Goal
Reproduce word for word everything from the start of the entries down to the line containing "red circle: moved 1 px down", with that line included.

* BEGIN Listed records *

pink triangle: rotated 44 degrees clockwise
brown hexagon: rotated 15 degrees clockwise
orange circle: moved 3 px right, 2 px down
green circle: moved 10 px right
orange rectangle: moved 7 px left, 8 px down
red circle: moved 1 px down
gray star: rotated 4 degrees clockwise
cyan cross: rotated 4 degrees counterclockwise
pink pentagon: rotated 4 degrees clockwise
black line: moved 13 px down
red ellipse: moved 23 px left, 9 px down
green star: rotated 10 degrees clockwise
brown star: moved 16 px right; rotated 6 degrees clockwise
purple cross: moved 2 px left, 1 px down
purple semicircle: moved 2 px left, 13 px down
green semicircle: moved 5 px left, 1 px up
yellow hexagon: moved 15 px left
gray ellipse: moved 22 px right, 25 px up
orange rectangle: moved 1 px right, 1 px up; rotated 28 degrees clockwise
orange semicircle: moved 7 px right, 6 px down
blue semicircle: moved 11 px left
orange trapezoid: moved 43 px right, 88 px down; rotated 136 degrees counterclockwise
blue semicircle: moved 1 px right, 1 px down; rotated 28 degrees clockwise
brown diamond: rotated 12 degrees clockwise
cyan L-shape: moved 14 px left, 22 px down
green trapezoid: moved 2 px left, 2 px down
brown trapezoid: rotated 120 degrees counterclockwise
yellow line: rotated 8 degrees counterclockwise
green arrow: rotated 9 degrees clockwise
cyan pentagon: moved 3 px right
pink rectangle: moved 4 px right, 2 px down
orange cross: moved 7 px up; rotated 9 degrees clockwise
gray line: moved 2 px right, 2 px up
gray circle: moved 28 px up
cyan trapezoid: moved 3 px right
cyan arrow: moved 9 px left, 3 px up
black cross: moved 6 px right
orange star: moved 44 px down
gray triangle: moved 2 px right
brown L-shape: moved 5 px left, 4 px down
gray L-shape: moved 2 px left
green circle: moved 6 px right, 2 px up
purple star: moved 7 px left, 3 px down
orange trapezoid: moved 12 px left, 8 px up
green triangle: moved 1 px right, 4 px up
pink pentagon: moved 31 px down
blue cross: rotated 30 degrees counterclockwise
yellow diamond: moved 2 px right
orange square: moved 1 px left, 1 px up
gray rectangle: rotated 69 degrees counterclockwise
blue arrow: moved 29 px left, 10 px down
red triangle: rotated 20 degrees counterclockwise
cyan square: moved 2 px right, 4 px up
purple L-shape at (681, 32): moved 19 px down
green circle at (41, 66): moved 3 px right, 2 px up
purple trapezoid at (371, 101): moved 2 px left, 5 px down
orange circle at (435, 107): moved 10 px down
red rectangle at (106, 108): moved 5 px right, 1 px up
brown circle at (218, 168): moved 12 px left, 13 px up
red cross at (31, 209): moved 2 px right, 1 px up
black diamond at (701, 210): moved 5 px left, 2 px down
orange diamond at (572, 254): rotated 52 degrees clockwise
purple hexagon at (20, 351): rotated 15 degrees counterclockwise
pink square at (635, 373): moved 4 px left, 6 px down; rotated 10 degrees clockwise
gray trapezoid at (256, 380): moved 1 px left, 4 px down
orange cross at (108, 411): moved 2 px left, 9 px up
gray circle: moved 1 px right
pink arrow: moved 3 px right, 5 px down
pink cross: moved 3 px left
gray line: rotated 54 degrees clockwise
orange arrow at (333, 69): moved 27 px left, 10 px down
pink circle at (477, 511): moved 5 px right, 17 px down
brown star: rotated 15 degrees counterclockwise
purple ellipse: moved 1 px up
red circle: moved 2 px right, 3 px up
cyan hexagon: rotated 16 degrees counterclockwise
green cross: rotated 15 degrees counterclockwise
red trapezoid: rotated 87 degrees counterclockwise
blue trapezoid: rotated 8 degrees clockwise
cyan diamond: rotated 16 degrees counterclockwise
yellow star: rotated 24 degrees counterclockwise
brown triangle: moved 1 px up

* END Listed records *

Completed exercise
pink triangle: rotated 44 degrees clockwise
brown hexagon: rotated 15 degrees clockwise
orange circle: moved 3 px right, 2 px down
green circle: moved 10 px right
orange rectangle: moved 7 px left, 8 px down
red circle: moved 1 px down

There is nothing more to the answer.